The data -

╔══

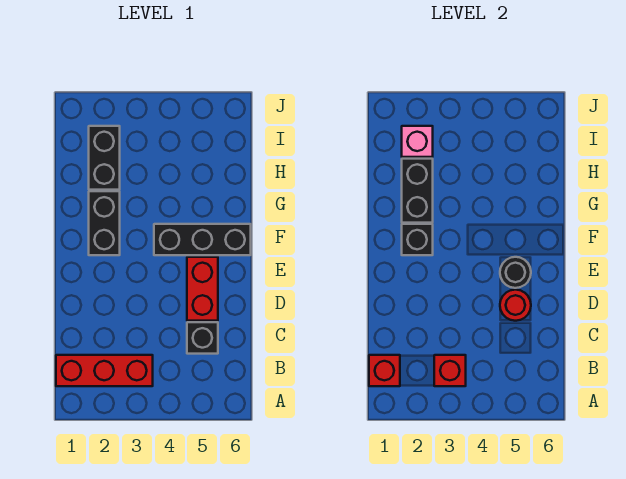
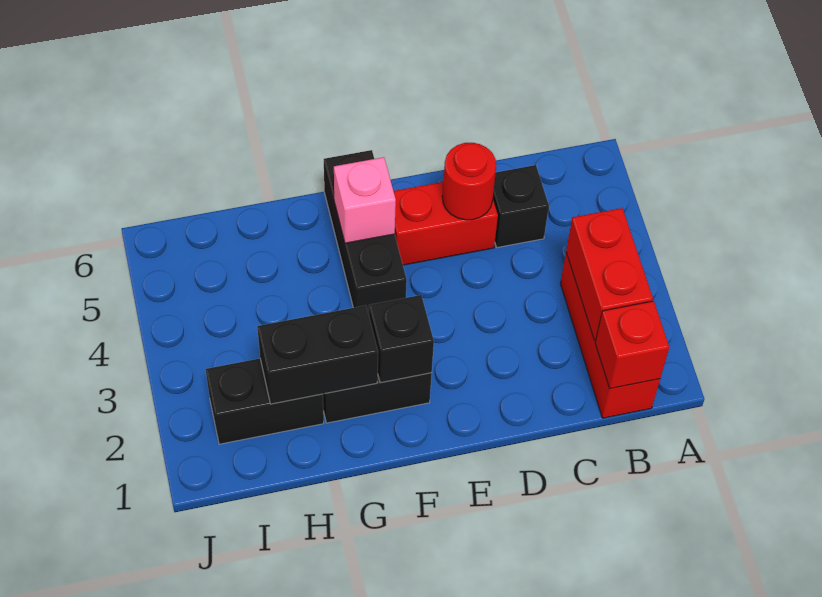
red brick B3 level 2 -> red brick B2:B3 level 2
black round brick E5 level 2 -> none
pink brick I2 level 2 -> pink brick F5 level 2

╚══

To do - The pictures stay out; copy the rest of the data word for word.

Solved exercise -
red brick B3 level 2 -> red brick B2:B3 level 2
black round brick E5 level 2 -> none
pink brick I2 level 2 -> pink brick F5 level 2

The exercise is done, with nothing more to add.